What is needed here is every line of the records that includes "pink".

BEGIN

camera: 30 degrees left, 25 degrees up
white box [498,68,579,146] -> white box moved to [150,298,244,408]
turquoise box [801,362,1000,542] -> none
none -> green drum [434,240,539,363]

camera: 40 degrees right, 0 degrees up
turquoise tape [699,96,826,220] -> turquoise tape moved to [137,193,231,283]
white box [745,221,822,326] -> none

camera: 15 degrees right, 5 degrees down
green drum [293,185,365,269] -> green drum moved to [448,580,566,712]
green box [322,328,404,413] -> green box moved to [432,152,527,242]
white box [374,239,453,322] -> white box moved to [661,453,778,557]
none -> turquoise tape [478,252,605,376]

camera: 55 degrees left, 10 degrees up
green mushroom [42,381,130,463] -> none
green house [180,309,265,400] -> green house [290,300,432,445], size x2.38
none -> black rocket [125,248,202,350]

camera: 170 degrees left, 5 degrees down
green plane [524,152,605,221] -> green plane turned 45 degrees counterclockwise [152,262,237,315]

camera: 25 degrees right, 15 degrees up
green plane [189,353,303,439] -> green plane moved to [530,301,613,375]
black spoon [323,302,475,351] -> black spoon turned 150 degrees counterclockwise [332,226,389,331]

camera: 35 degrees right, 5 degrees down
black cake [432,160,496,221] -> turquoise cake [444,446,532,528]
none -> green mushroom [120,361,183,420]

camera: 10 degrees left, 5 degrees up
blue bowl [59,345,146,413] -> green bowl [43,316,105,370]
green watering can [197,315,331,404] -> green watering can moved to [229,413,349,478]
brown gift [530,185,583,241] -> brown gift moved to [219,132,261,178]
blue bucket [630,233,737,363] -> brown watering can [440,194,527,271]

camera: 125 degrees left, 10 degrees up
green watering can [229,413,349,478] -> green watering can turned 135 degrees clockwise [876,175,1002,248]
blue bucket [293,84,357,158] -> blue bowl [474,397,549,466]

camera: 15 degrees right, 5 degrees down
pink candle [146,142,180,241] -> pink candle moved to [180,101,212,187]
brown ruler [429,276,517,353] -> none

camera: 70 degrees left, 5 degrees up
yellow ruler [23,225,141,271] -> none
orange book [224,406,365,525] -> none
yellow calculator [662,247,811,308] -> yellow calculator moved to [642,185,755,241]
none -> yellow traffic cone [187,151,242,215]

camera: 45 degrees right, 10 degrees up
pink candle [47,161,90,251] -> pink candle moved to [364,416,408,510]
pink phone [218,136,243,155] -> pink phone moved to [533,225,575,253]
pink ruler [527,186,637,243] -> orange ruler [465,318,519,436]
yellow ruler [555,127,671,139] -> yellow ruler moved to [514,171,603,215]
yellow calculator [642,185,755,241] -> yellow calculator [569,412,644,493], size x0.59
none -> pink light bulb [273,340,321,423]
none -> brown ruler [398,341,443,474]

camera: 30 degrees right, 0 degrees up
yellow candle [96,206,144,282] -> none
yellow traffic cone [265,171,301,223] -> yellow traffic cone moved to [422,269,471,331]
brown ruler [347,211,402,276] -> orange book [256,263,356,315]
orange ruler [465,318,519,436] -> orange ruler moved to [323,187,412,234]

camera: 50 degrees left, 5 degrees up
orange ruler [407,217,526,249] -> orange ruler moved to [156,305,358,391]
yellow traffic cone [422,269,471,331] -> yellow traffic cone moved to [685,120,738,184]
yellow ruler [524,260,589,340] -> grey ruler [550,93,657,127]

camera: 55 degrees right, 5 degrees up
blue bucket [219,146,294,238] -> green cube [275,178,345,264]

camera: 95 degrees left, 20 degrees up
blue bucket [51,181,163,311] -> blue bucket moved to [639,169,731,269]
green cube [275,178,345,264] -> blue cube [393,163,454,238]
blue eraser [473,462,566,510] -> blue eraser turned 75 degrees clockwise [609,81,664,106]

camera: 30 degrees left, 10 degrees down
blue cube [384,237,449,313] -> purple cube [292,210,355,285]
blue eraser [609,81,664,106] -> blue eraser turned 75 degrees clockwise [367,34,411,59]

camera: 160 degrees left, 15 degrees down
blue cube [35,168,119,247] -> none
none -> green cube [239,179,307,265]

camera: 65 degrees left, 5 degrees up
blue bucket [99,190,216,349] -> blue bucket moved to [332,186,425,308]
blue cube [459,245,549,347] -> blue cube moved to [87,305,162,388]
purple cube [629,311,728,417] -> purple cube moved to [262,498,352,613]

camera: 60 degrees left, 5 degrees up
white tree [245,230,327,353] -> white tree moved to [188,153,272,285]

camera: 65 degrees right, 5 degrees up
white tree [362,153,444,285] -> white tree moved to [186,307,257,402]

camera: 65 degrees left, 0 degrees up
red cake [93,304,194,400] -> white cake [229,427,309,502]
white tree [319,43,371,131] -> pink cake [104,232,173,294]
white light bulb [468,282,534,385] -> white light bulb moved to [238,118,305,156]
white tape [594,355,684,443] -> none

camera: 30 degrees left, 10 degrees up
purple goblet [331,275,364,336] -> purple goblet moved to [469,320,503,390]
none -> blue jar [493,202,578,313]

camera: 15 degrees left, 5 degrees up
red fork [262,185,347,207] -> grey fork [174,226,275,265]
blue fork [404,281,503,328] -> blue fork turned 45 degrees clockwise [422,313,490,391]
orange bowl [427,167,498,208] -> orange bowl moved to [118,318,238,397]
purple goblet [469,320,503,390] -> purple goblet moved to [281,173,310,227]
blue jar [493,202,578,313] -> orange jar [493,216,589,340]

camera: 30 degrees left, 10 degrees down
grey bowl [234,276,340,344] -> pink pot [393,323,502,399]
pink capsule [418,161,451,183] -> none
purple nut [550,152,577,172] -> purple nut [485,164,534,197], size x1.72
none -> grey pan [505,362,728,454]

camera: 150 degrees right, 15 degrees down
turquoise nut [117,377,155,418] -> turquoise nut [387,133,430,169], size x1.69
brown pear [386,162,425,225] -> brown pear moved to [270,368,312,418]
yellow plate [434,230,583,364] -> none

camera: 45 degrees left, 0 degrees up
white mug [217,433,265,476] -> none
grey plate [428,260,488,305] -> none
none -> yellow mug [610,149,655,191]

END

## REPLY:
pink candle [146,142,180,241] -> pink candle moved to [180,101,212,187]
pink candle [47,161,90,251] -> pink candle moved to [364,416,408,510]
pink phone [218,136,243,155] -> pink phone moved to [533,225,575,253]
pink ruler [527,186,637,243] -> orange ruler [465,318,519,436]
none -> pink light bulb [273,340,321,423]
white tree [319,43,371,131] -> pink cake [104,232,173,294]
grey bowl [234,276,340,344] -> pink pot [393,323,502,399]
pink capsule [418,161,451,183] -> none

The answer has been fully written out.